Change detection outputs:

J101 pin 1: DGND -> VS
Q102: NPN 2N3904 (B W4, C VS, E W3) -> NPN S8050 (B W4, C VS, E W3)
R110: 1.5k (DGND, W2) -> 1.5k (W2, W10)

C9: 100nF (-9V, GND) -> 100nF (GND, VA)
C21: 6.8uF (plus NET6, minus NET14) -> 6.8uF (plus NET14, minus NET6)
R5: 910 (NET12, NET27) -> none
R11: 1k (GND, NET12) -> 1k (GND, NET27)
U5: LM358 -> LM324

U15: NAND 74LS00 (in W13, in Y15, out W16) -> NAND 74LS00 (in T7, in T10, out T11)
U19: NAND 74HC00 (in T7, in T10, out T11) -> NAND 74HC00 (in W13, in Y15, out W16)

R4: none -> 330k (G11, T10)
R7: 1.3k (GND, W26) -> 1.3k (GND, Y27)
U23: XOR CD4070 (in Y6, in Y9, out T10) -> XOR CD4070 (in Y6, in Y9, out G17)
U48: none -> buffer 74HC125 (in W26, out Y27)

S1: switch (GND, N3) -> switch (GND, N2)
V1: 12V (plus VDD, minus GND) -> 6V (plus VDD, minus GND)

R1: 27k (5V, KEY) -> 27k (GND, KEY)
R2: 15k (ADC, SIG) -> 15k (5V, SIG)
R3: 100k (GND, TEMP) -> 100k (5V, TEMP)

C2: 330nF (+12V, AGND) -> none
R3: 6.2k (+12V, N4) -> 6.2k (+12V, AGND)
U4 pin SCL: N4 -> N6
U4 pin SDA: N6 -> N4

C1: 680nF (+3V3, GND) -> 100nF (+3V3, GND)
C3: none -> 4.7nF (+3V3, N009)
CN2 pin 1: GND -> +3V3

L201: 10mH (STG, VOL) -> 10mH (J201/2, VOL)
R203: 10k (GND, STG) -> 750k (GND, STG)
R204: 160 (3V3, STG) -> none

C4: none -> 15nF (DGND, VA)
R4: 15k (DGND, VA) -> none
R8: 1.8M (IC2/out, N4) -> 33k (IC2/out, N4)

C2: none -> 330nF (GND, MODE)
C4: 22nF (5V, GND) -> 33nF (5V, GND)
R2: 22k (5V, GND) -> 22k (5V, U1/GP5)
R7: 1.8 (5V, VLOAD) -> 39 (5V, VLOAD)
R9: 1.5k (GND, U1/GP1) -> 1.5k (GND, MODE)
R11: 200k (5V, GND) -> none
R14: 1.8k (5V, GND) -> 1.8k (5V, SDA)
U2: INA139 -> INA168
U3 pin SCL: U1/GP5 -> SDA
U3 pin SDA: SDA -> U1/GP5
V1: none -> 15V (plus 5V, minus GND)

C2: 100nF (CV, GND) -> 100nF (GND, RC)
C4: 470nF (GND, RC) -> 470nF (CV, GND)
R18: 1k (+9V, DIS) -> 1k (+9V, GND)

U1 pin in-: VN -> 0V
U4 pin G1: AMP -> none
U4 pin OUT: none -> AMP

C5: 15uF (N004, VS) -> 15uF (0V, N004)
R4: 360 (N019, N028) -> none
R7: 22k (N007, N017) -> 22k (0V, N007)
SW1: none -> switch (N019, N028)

WHAT TO DO:
For the data above, state only how many lines include the word "minus".

SOLUTION FOR THIS PROBLEM:
3